((

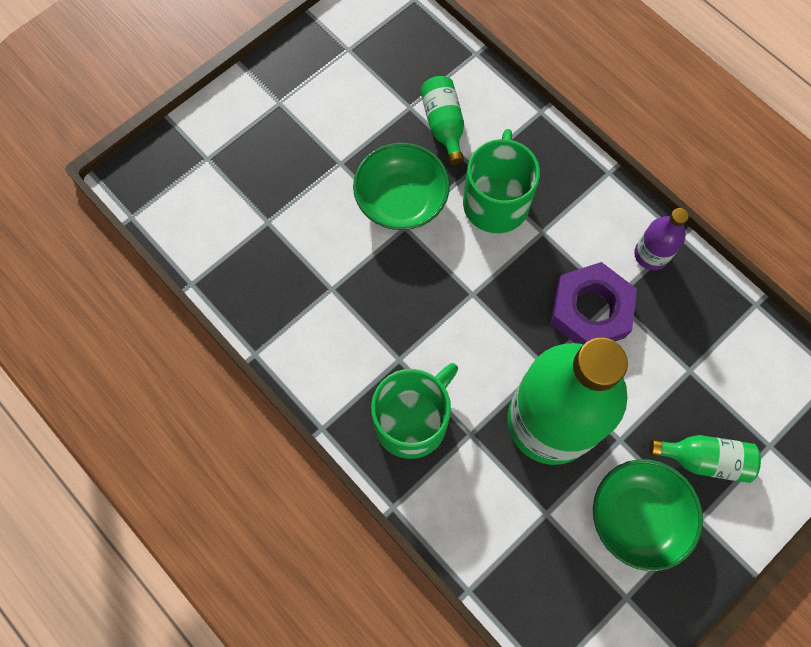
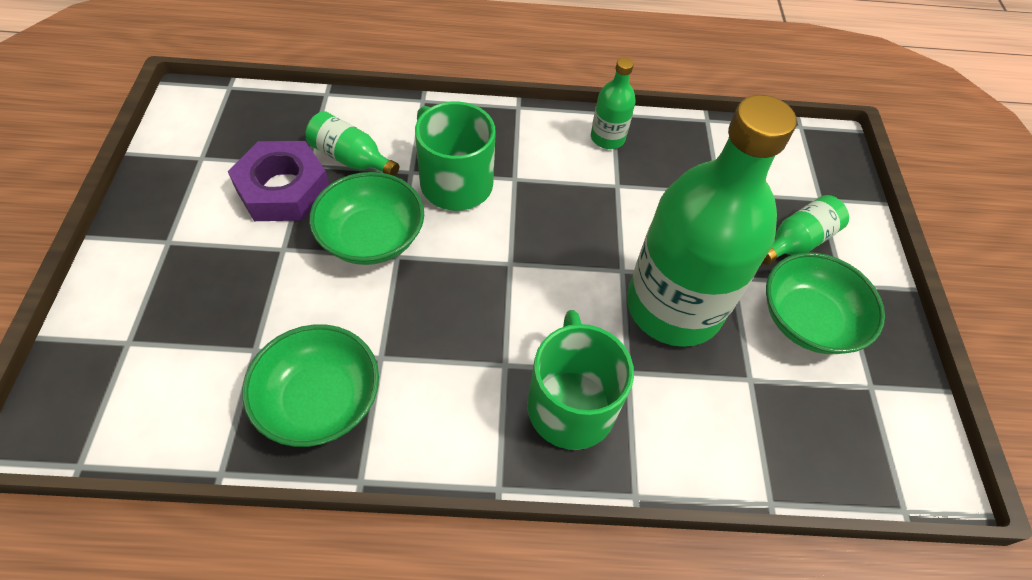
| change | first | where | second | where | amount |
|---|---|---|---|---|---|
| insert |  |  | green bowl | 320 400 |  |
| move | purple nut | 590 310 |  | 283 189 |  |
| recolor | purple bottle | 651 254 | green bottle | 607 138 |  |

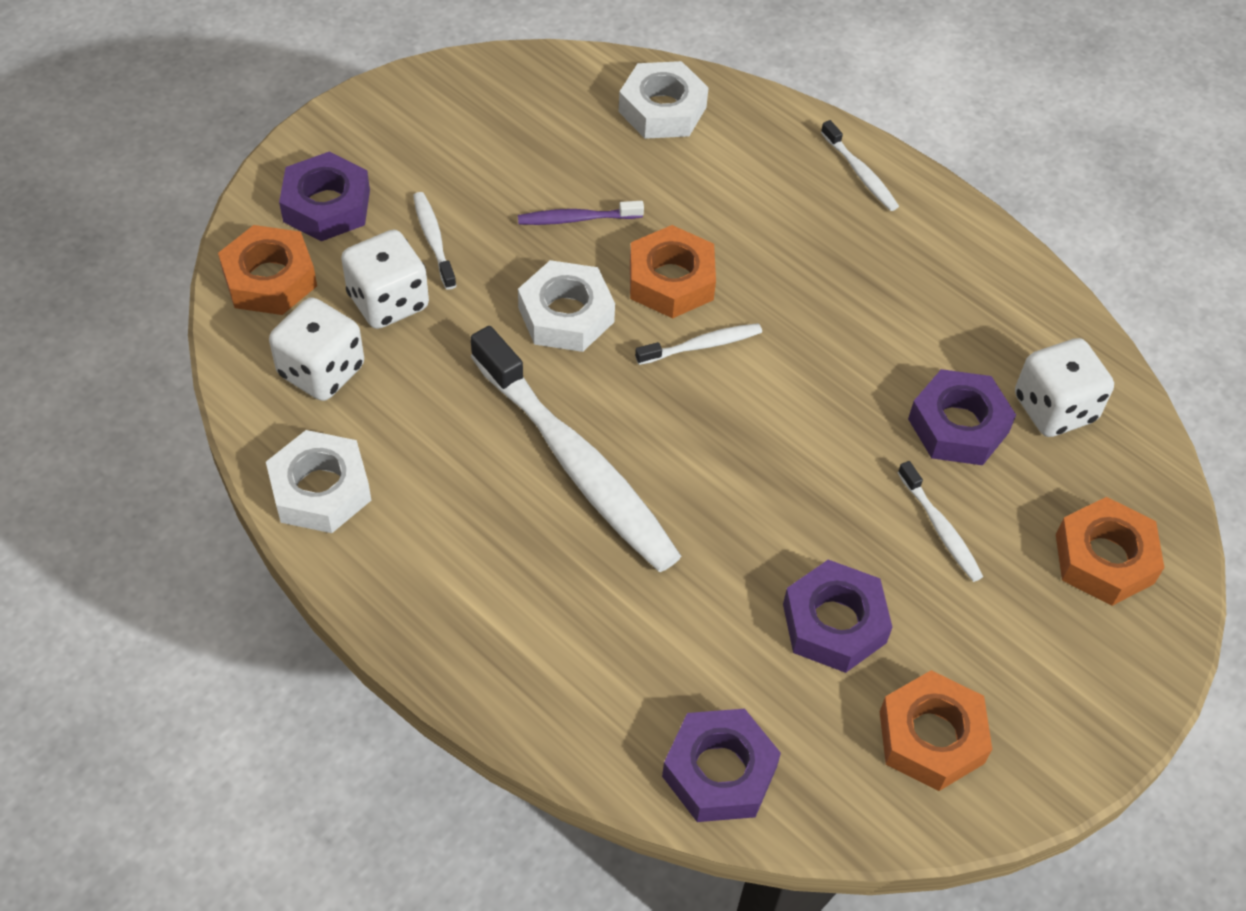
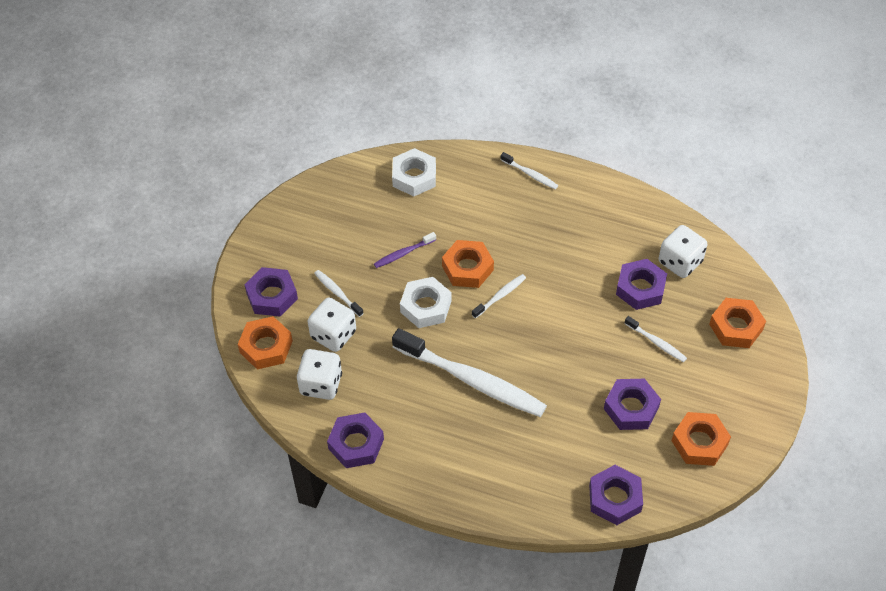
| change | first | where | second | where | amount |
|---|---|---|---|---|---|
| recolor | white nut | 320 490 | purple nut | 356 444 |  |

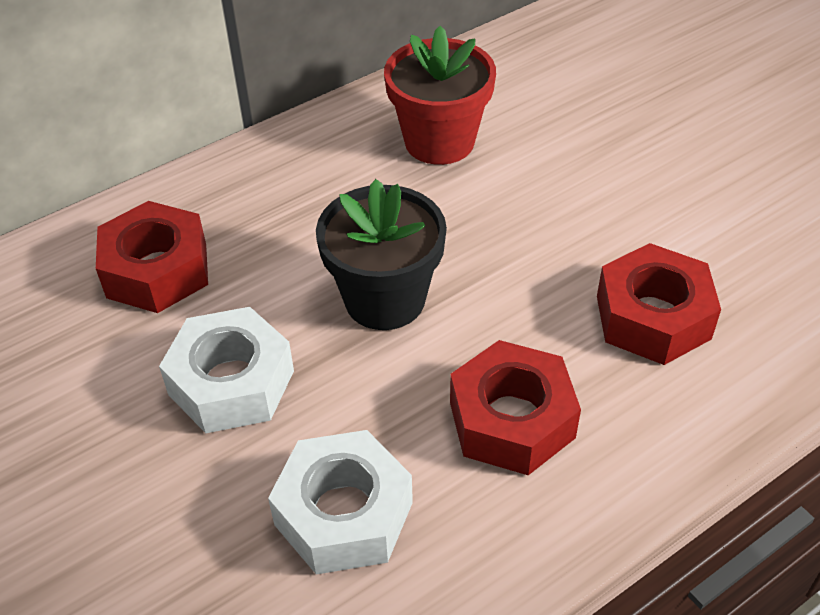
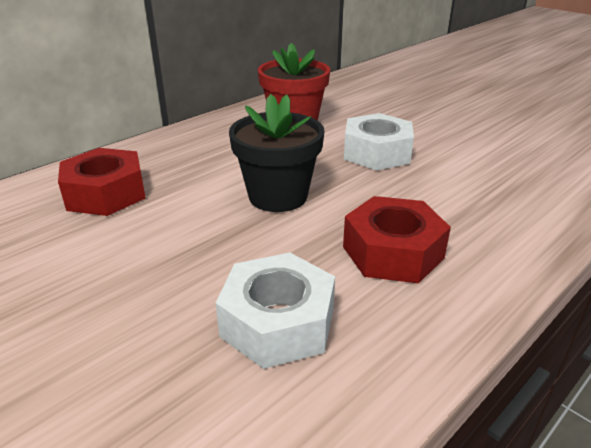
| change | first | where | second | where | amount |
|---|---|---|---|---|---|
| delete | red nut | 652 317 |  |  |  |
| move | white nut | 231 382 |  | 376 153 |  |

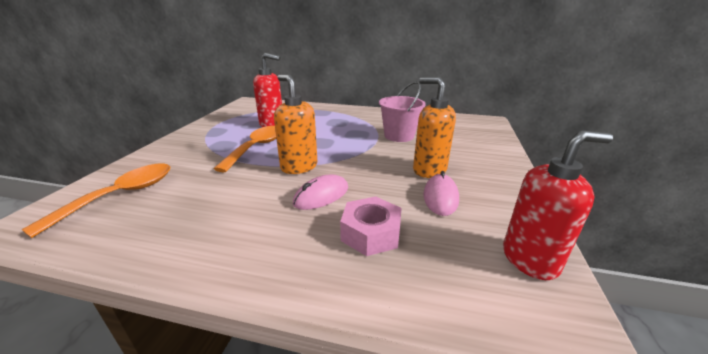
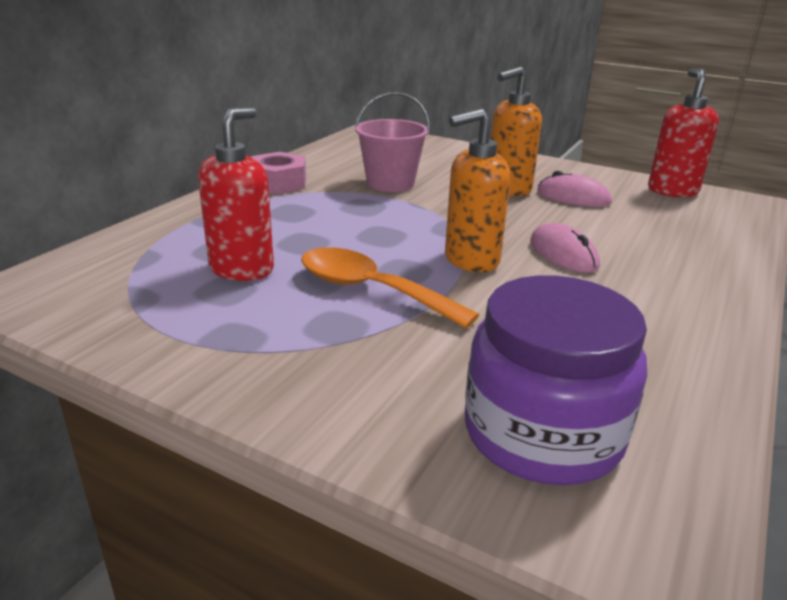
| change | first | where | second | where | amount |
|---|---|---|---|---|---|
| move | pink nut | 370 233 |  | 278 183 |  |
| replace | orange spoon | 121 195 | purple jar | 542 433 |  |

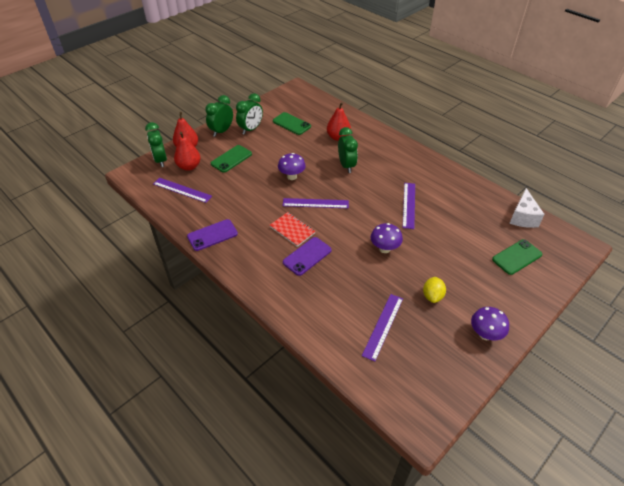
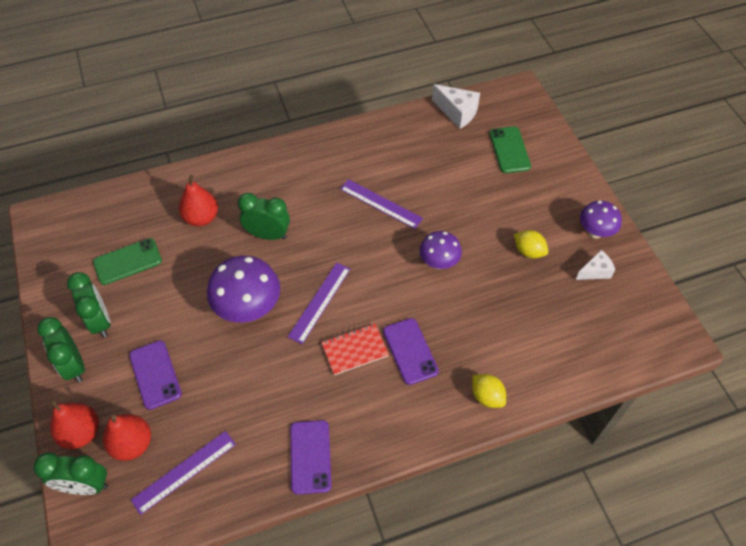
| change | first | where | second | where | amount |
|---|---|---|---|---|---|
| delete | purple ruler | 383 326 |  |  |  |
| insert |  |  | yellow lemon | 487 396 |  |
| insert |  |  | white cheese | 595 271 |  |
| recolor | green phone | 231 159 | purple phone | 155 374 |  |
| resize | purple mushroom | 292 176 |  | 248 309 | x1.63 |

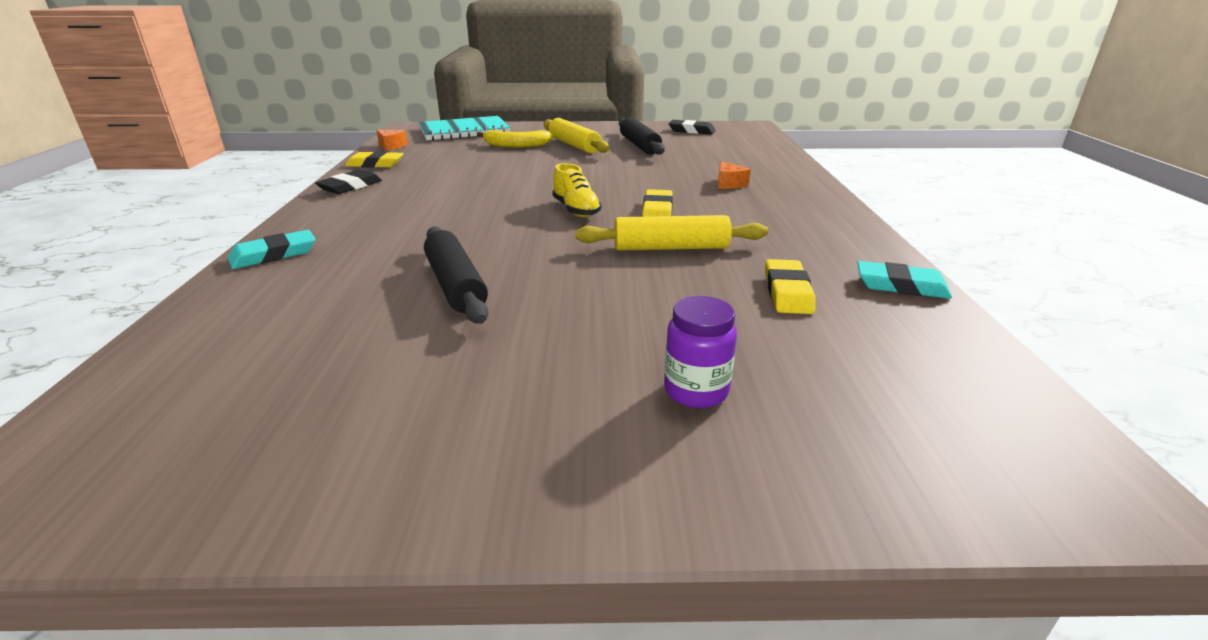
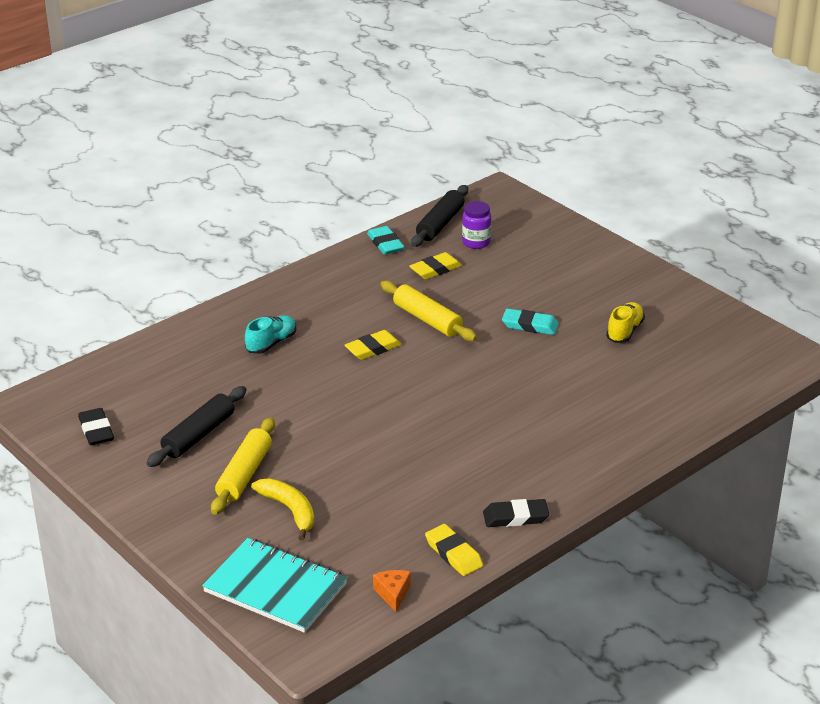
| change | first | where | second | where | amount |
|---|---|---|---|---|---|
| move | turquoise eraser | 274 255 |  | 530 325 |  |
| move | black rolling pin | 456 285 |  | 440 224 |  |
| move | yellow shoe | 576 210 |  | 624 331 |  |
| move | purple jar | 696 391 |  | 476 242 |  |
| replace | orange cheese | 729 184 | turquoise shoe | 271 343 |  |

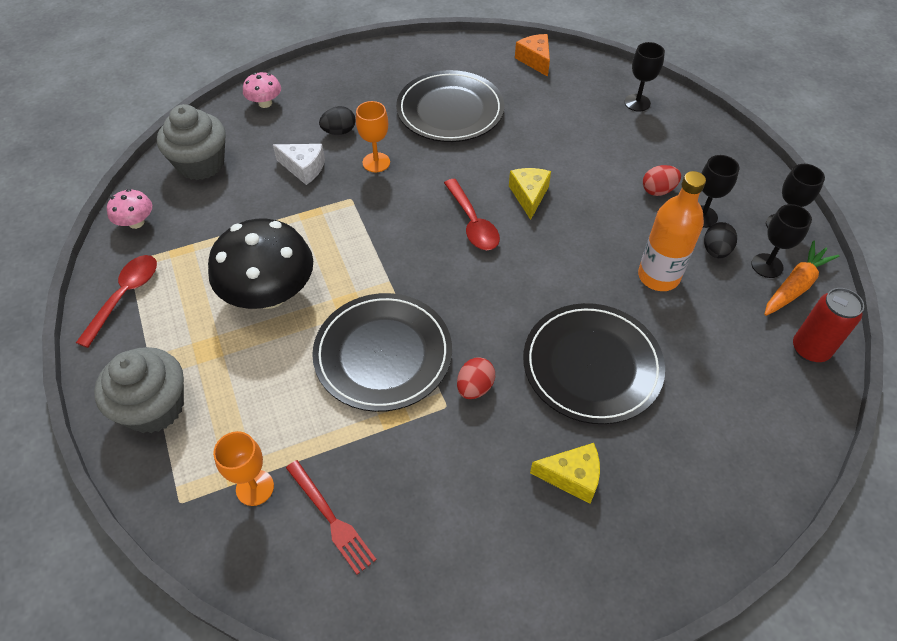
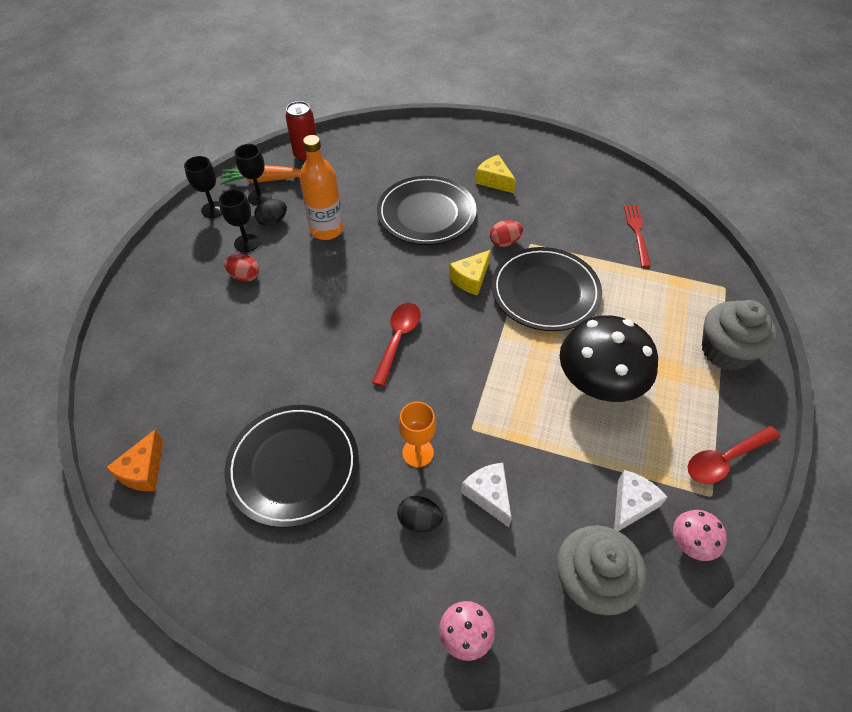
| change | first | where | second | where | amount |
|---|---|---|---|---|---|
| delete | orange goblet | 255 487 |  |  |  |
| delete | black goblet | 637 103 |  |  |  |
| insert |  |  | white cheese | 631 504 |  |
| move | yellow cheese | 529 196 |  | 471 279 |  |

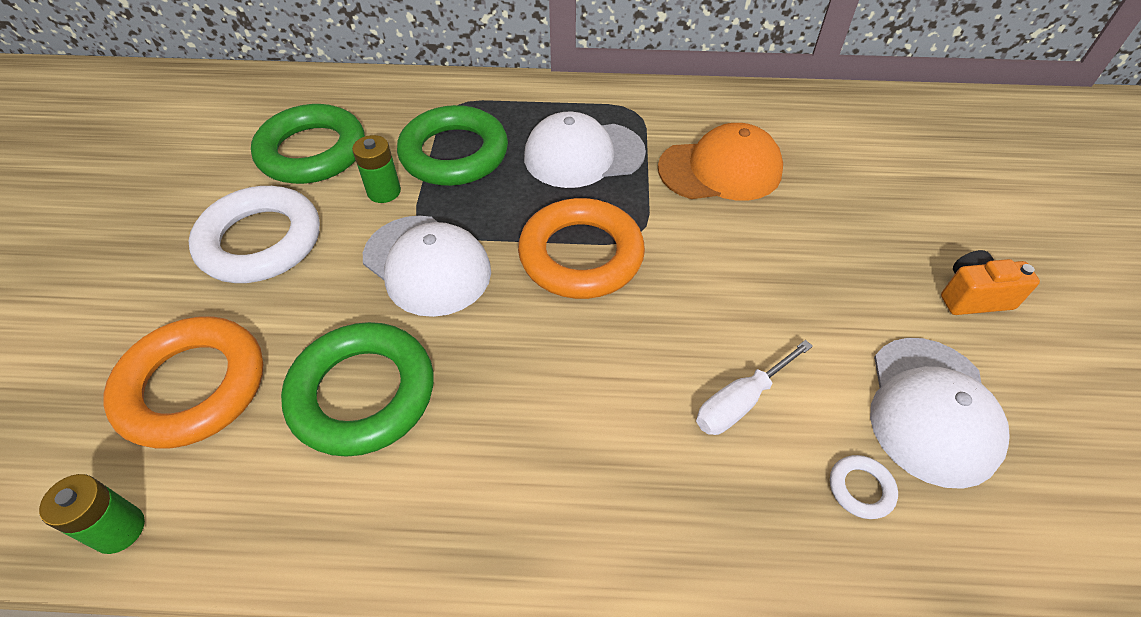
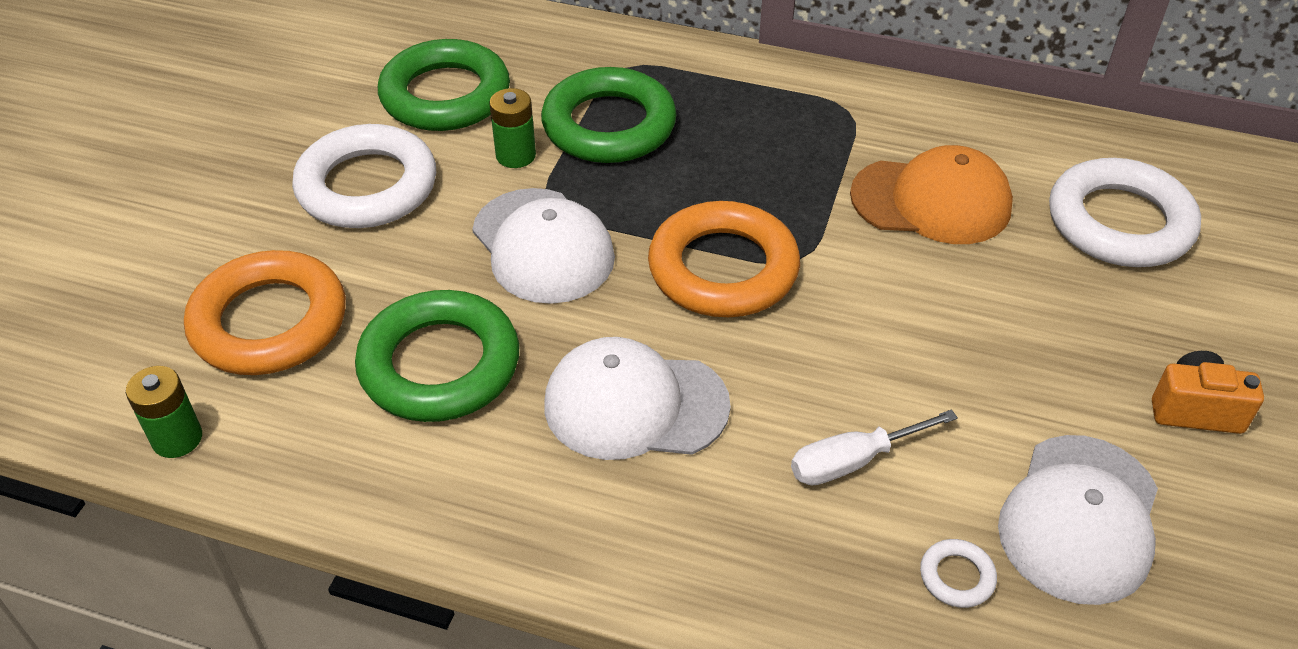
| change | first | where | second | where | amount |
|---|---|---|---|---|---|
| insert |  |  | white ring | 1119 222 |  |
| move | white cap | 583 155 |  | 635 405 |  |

))

### TASK STATEMENT
Output the full set of records above without changing a word, and drop the images.

### WRITTEN RESPONSE
| change | first | where | second | where | amount |
|---|---|---|---|---|---|
| insert |  |  | green bowl | 320 400 |  |
| move | purple nut | 590 310 |  | 283 189 |  |
| recolor | purple bottle | 651 254 | green bottle | 607 138 |  |

| change | first | where | second | where | amount |
|---|---|---|---|---|---|
| recolor | white nut | 320 490 | purple nut | 356 444 |  |

| change | first | where | second | where | amount |
|---|---|---|---|---|---|
| delete | red nut | 652 317 |  |  |  |
| move | white nut | 231 382 |  | 376 153 |  |

| change | first | where | second | where | amount |
|---|---|---|---|---|---|
| move | pink nut | 370 233 |  | 278 183 |  |
| replace | orange spoon | 121 195 | purple jar | 542 433 |  |

| change | first | where | second | where | amount |
|---|---|---|---|---|---|
| delete | purple ruler | 383 326 |  |  |  |
| insert |  |  | yellow lemon | 487 396 |  |
| insert |  |  | white cheese | 595 271 |  |
| recolor | green phone | 231 159 | purple phone | 155 374 |  |
| resize | purple mushroom | 292 176 |  | 248 309 | x1.63 |

| change | first | where | second | where | amount |
|---|---|---|---|---|---|
| move | turquoise eraser | 274 255 |  | 530 325 |  |
| move | black rolling pin | 456 285 |  | 440 224 |  |
| move | yellow shoe | 576 210 |  | 624 331 |  |
| move | purple jar | 696 391 |  | 476 242 |  |
| replace | orange cheese | 729 184 | turquoise shoe | 271 343 |  |

| change | first | where | second | where | amount |
|---|---|---|---|---|---|
| delete | orange goblet | 255 487 |  |  |  |
| delete | black goblet | 637 103 |  |  |  |
| insert |  |  | white cheese | 631 504 |  |
| move | yellow cheese | 529 196 |  | 471 279 |  |

| change | first | where | second | where | amount |
|---|---|---|---|---|---|
| insert |  |  | white ring | 1119 222 |  |
| move | white cap | 583 155 |  | 635 405 |  |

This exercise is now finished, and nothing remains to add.